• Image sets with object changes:
....................
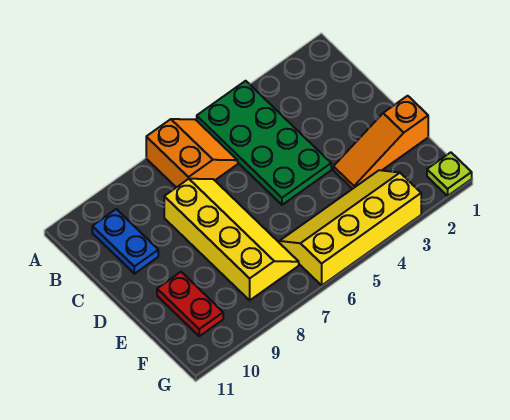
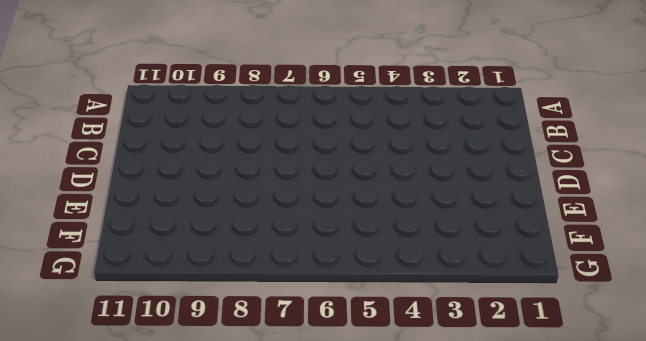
none -> green plate A4:D5 level 1
none -> orange slope A6:B7 level 1 top 7

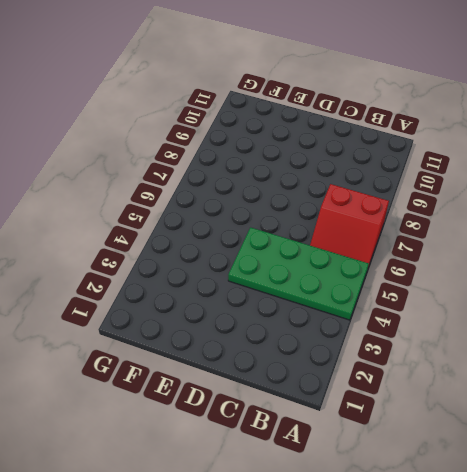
red slope A6:B7 level 1 top 7 -> orange slope A6:B7 level 1 top 7
none -> blue plate B10:C10 level 1
none -> yellow slope C7:F8 level 1 top 8

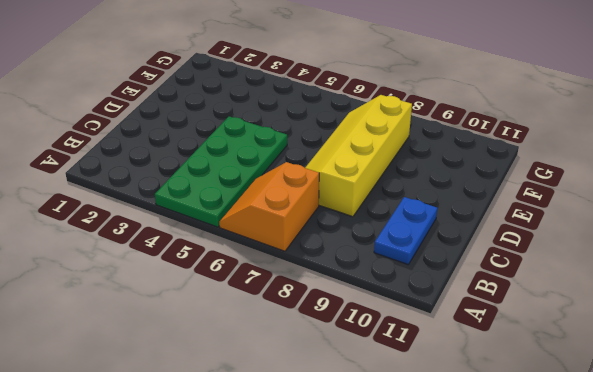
none -> orange slope E1:E3 level 1 top 1
none -> red plate E10:F10 level 1

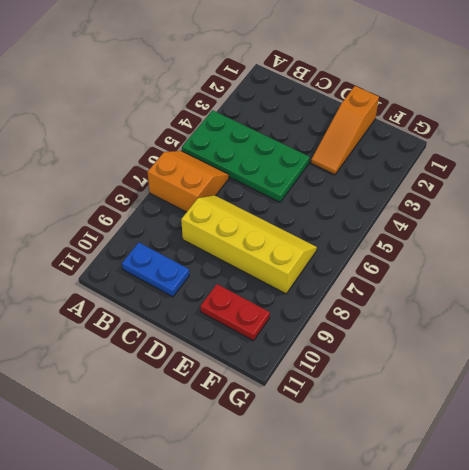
none -> yellow slope F3:G6 level 1 top G
none -> lime plate G1 level 1

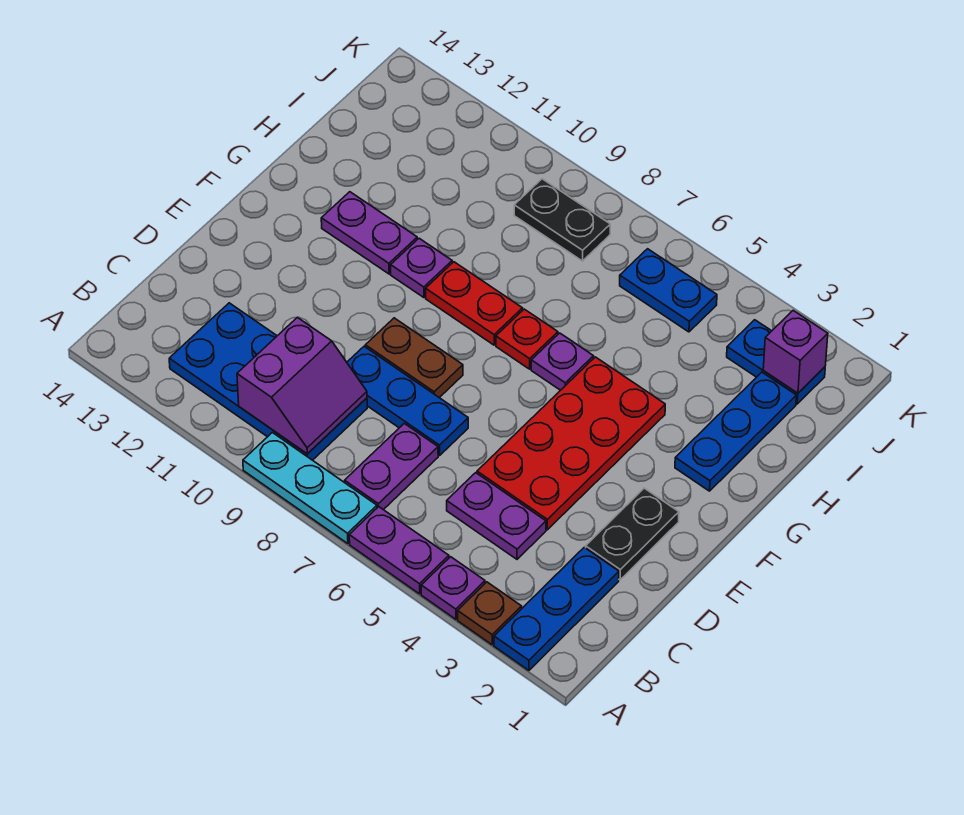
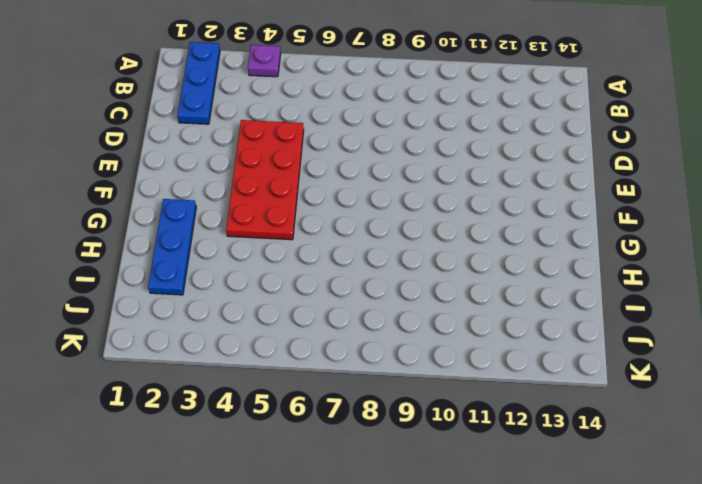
none -> brown plate A3 level 1
none -> purple plate A5:A6 level 1
none -> cyan plate A7:A9 level 1

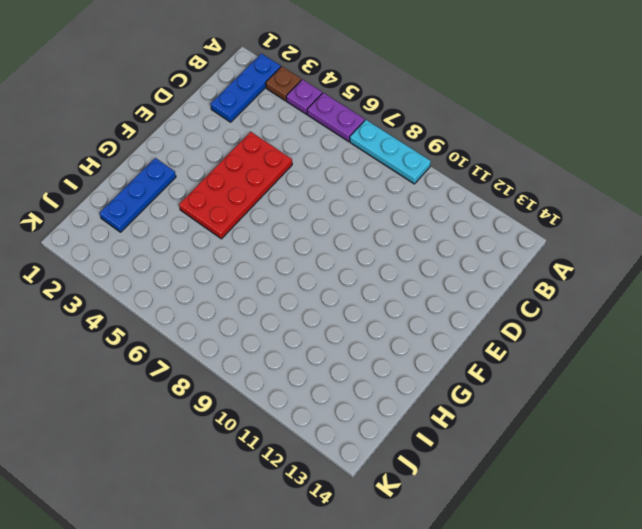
none -> purple plate B7:C7 level 1
none -> blue plate B9:C12 level 1
none -> purple plate C4:C5 level 1

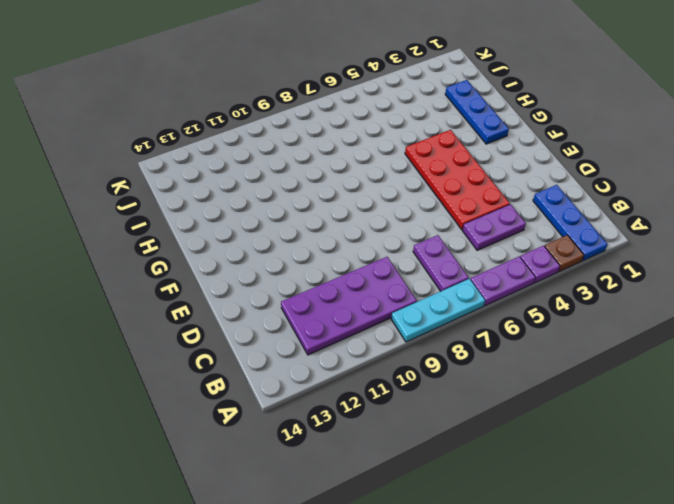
purple plate B9:C12 level 1 -> blue plate B9:C12 level 1
none -> black plate D2:E2 level 1
none -> blue plate D7:D9 level 1
none -> brown plate E8:E9 level 1

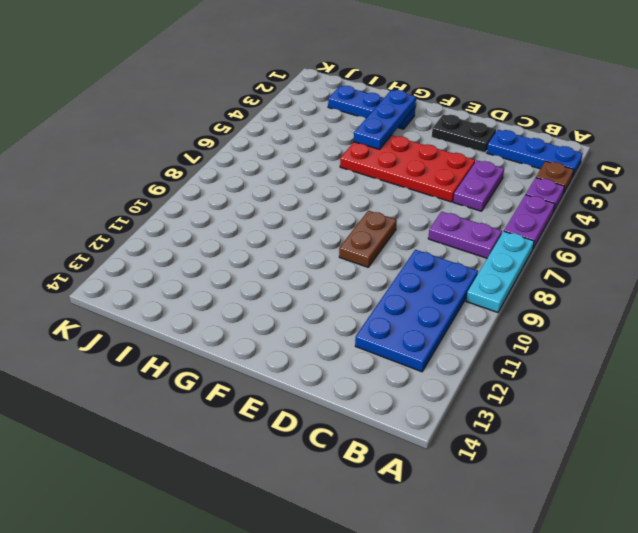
blue plate G2:G4 level 2 -> blue plate D7:D9 level 1
none -> purple plate G6 level 1
none -> red plate G7 level 1
none -> red plate G8:G9 level 1

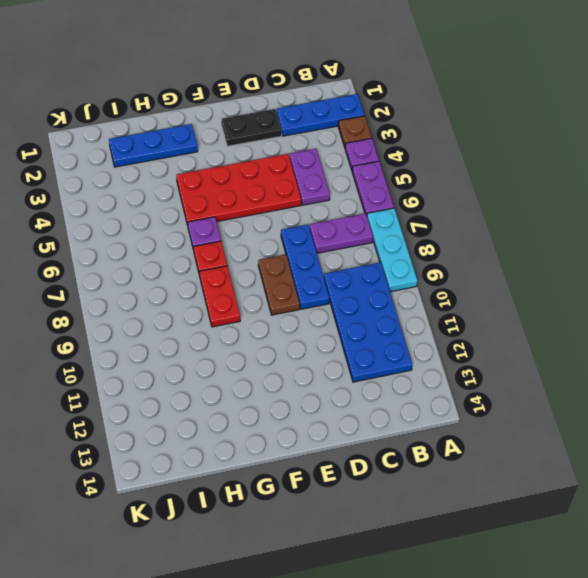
none -> purple plate G10 level 1
none -> purple plate G11:G12 level 1
none -> blue plate J2:J3 level 1

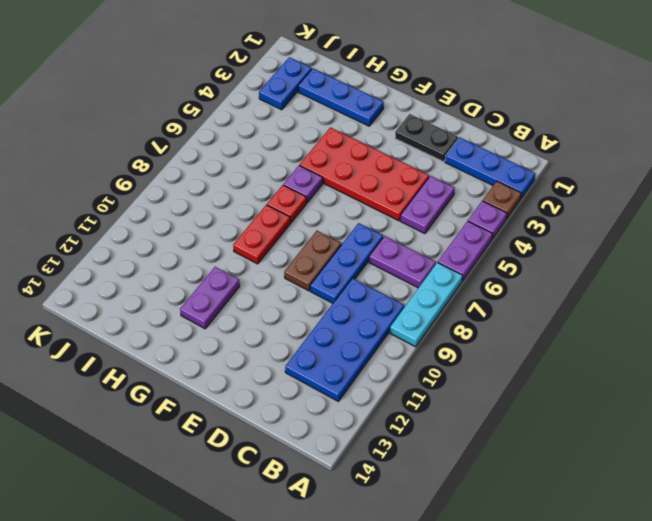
none -> purple plate G10 level 1
none -> blue plate J5:J6 level 1
none -> black plate J8:J9 level 1

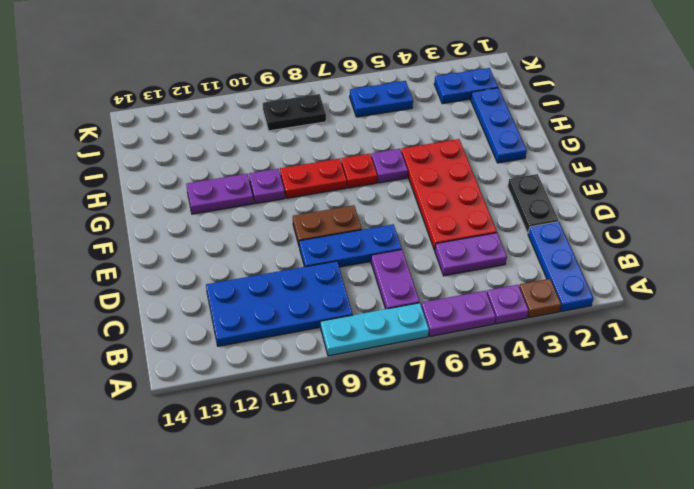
none -> purple slope B9:C10 level 2 top 10
none -> purple brick J2 level 2

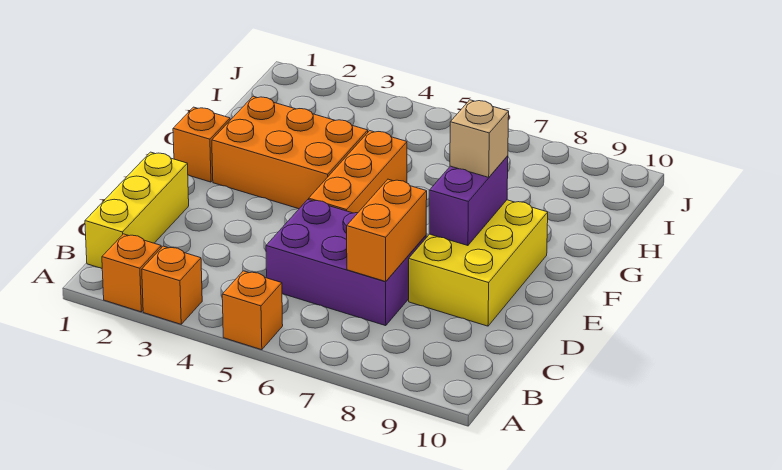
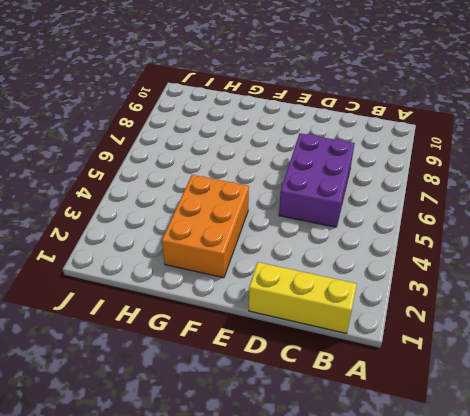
none -> orange brick A2 level 1
none -> orange brick A3 level 1
none -> orange brick A5 level 1

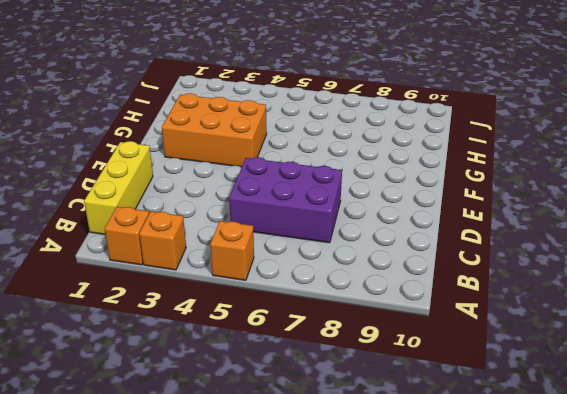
none -> yellow brick D8:F9 level 1
none -> orange brick E5:G5 level 1
none -> orange brick F1 level 1

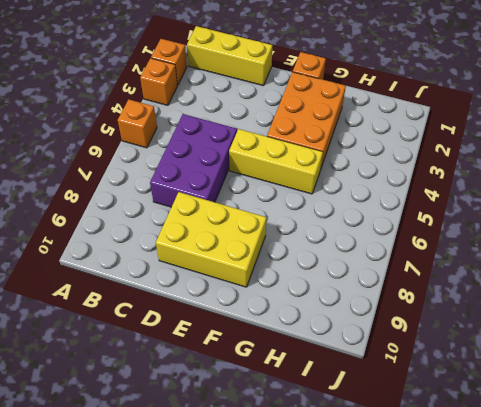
yellow brick E5:G5 level 1 -> orange brick E5:G5 level 1
none -> orange brick C7:D7 level 2
none -> purple brick E8:F8 level 2
none -> tan brick F8 level 3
....................
• Work item: Please report all lines in the entries where "brown" appears.

• Your response:
none -> brown plate A3 level 1
none -> brown plate E8:E9 level 1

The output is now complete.